Problem details: Give back the listing in full and exactly, leaving out the images.
──────── Task material ────────
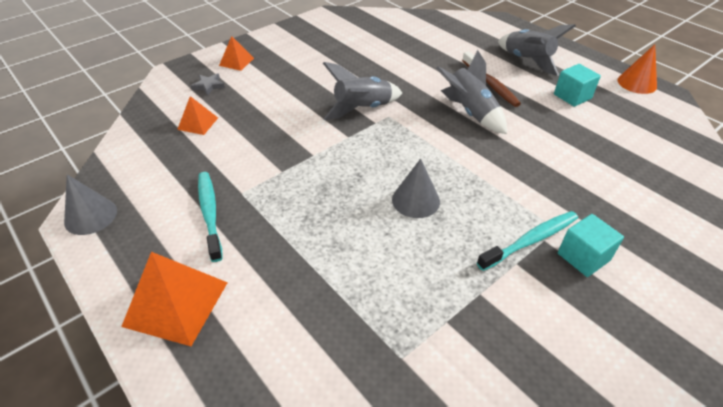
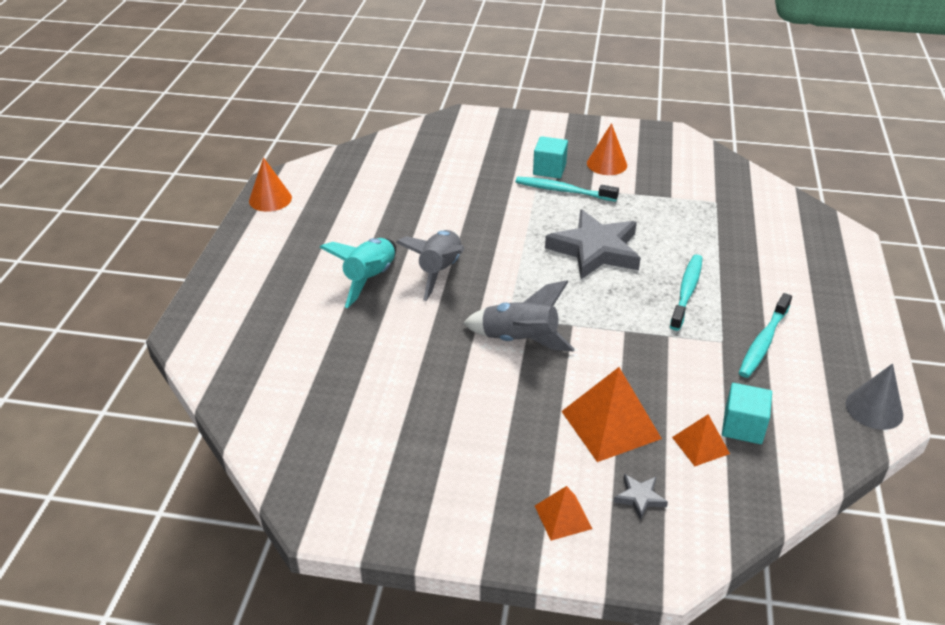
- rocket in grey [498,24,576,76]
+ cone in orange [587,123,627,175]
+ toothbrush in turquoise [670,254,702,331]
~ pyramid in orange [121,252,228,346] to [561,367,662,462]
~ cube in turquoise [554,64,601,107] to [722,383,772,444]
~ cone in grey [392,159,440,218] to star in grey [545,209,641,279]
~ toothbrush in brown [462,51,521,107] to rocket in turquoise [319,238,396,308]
────────
Written solution:
- rocket in grey [498,24,576,76]
+ cone in orange [587,123,627,175]
+ toothbrush in turquoise [670,254,702,331]
~ pyramid in orange [121,252,228,346] to [561,367,662,462]
~ cube in turquoise [554,64,601,107] to [722,383,772,444]
~ cone in grey [392,159,440,218] to star in grey [545,209,641,279]
~ toothbrush in brown [462,51,521,107] to rocket in turquoise [319,238,396,308]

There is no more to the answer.